* _Exercise task_:
Count the lines in the material below that contain the word "pillow", and reply with only that number.

* _Recorded data_:
+++
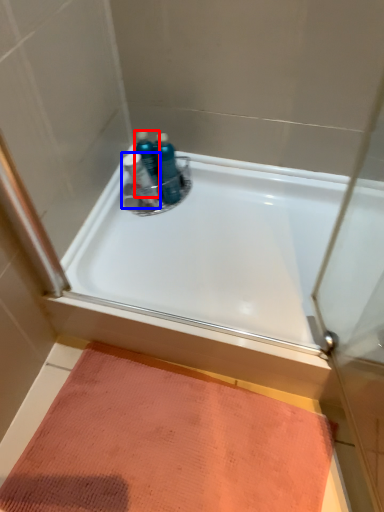
Question: Which object appears closest to the camera in this image, toiletry (highlighted by a red box) or toiletry (highlighted by a blue box)?

Choices:
 (A) toiletry
 (B) toiletry

Answer: (B)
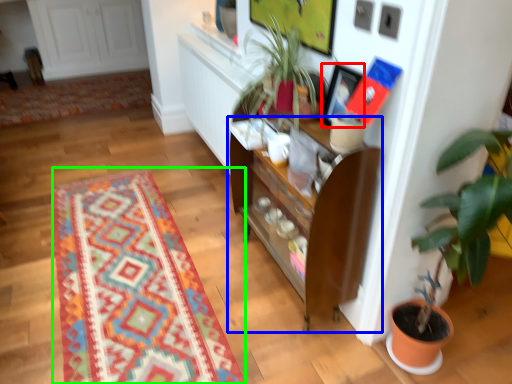
Question: Which object is the closest to the picture frame (highlighted by a red box)? Choose among these: cabinetry (highlighted by a blue box) or mat (highlighted by a green box).

Choices:
 (A) cabinetry
 (B) mat

Answer: (A)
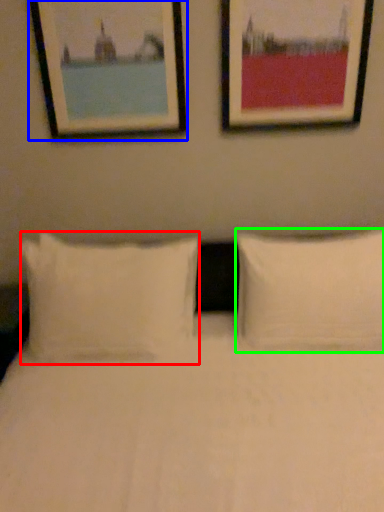
Question: Which is nearer to the pillow (highlighted by a red box)? picture frame (highlighted by a blue box) or pillow (highlighted by a green box).

Choices:
 (A) picture frame
 (B) pillow

Answer: (B)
+++
* _Correct output_:
2